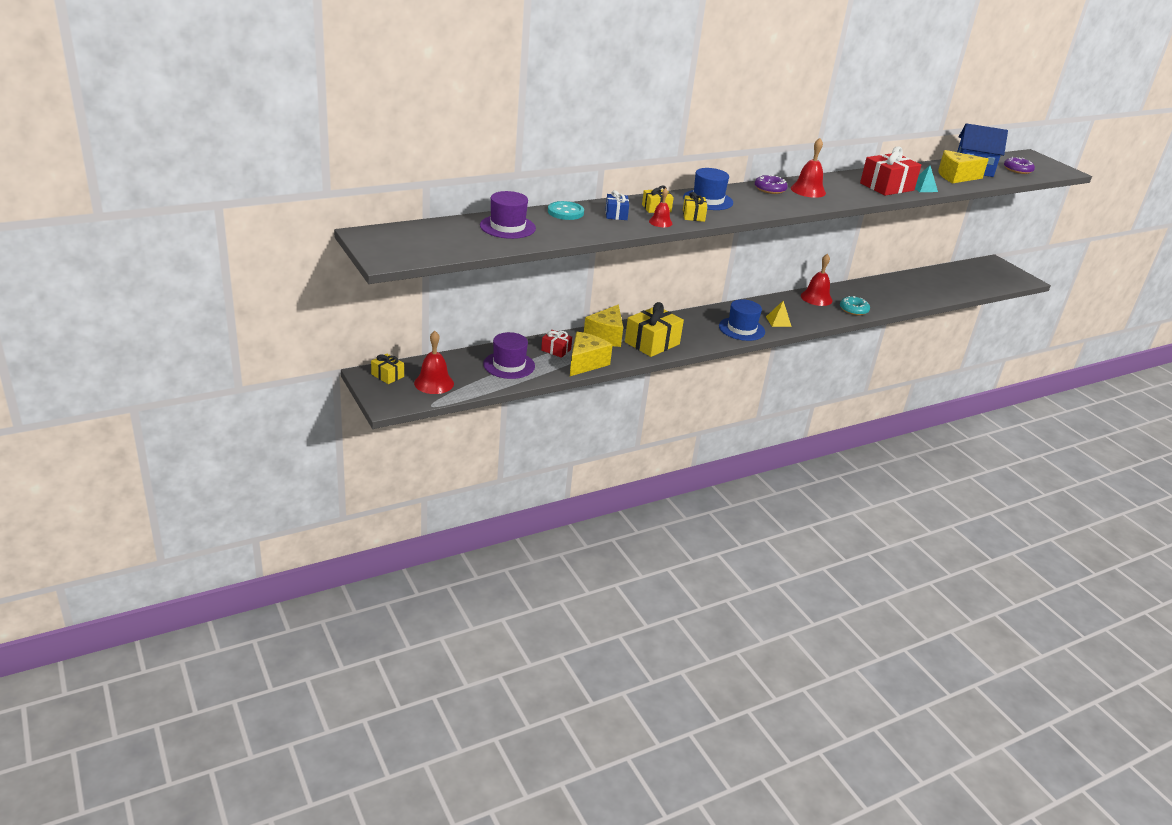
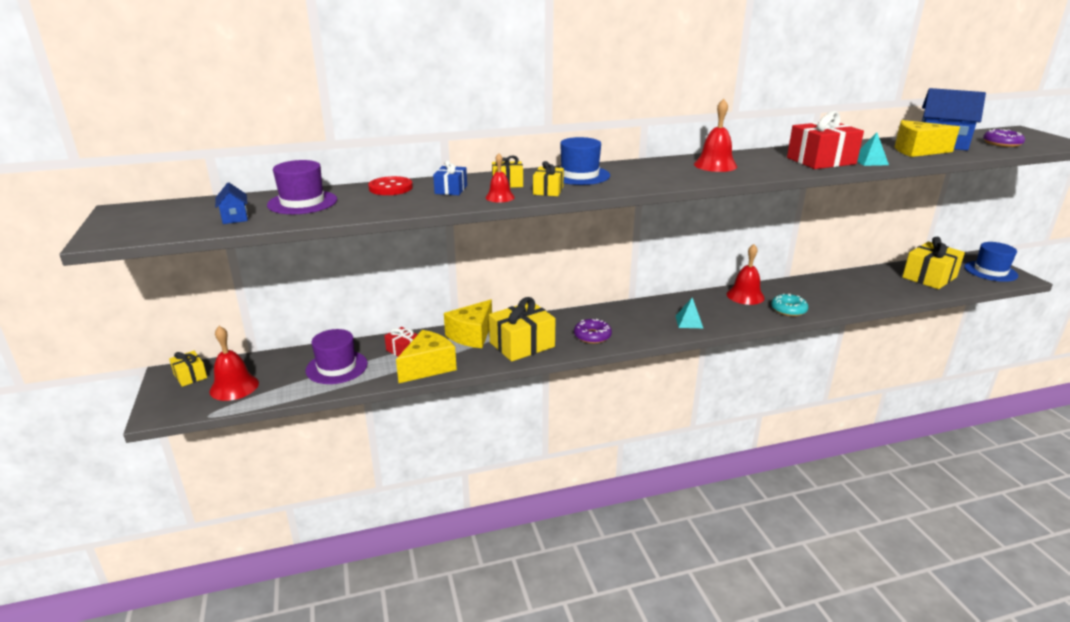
camera: 15 degrees right, 5 degrees down
(469, 242) = (235, 218): none -> blue house
(565, 212) = (390, 188): turquoise button -> red button
(741, 329) = (639, 330): blue hat -> blue hat (990, 271)
(770, 189) = (666, 164): purple donut -> purple donut (592, 336)
(778, 321) = (689, 322): yellow pyramid -> turquoise pyramid
(958, 280) = (929, 277): none -> yellow gift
____
**WORK ORDER**
Copy out the material above in full and exactly; its pictures are not to appear.

**ANSWER SPACE**
camera: 15 degrees right, 5 degrees down
(469, 242) = (235, 218): none -> blue house
(565, 212) = (390, 188): turquoise button -> red button
(741, 329) = (639, 330): blue hat -> blue hat (990, 271)
(770, 189) = (666, 164): purple donut -> purple donut (592, 336)
(778, 321) = (689, 322): yellow pyramid -> turquoise pyramid
(958, 280) = (929, 277): none -> yellow gift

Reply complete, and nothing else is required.